### Try it
Only the lines below between the ones containing "(507, 401) = (795, 545): blue" and "(770, 121) = (1207, 348): orange", inclusive, are to be reproduced, each exactly as it stands.

--- Provided entries ---

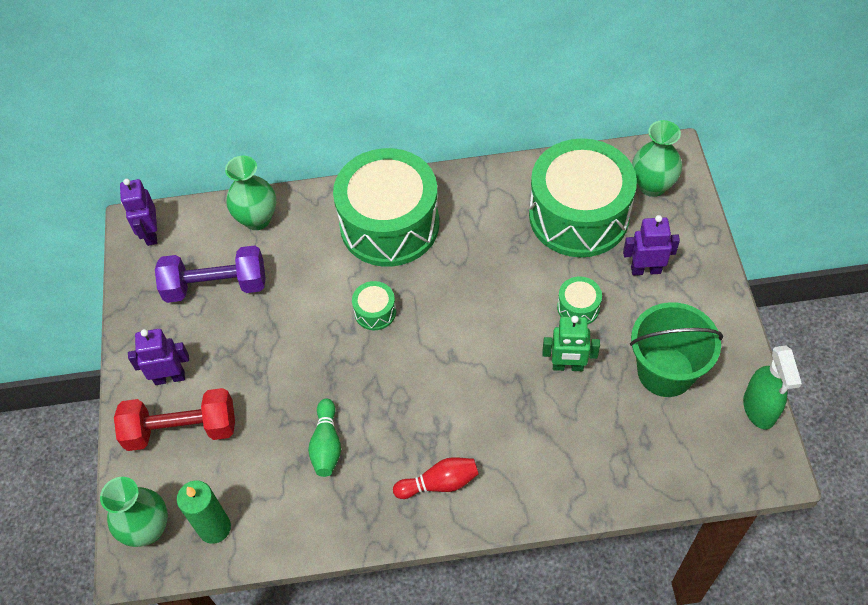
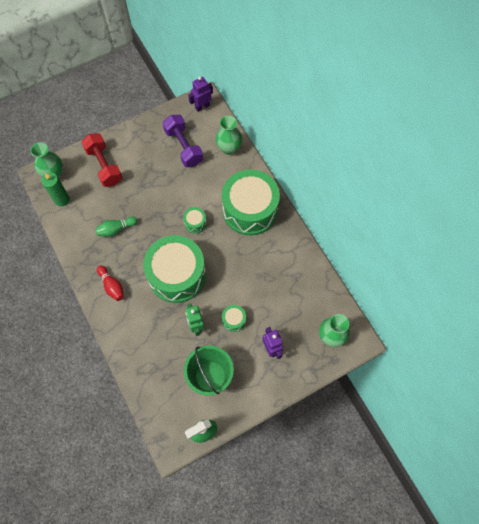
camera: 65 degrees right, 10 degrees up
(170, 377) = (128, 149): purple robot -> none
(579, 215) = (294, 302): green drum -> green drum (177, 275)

---
--- Provided entries ---

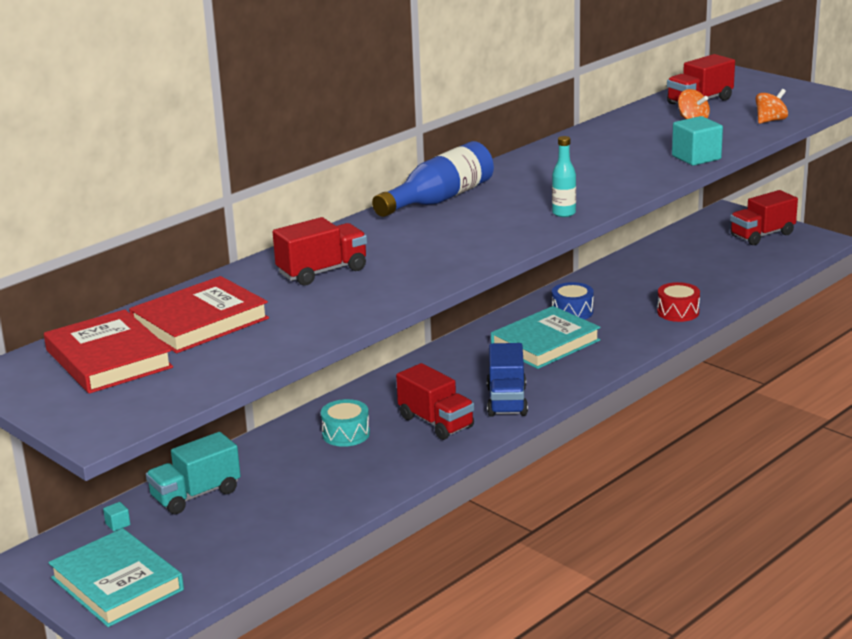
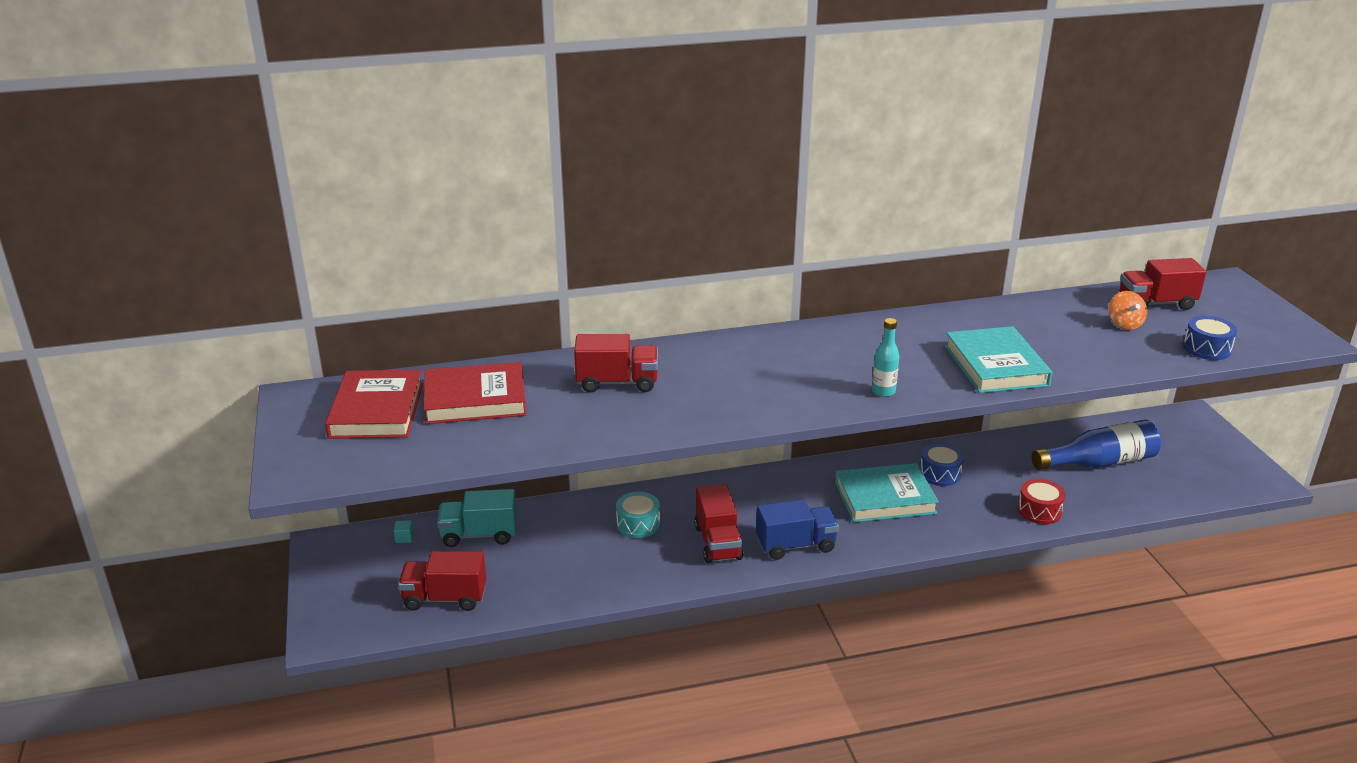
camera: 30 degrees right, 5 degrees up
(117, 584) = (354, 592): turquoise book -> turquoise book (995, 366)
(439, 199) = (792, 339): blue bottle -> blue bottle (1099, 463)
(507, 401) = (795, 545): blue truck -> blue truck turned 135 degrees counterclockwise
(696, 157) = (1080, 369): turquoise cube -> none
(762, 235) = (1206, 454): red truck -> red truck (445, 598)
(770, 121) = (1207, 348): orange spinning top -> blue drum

---

### Solution to this exercise
(507, 401) = (795, 545): blue truck -> blue truck turned 135 degrees counterclockwise
(696, 157) = (1080, 369): turquoise cube -> none
(762, 235) = (1206, 454): red truck -> red truck (445, 598)
(770, 121) = (1207, 348): orange spinning top -> blue drum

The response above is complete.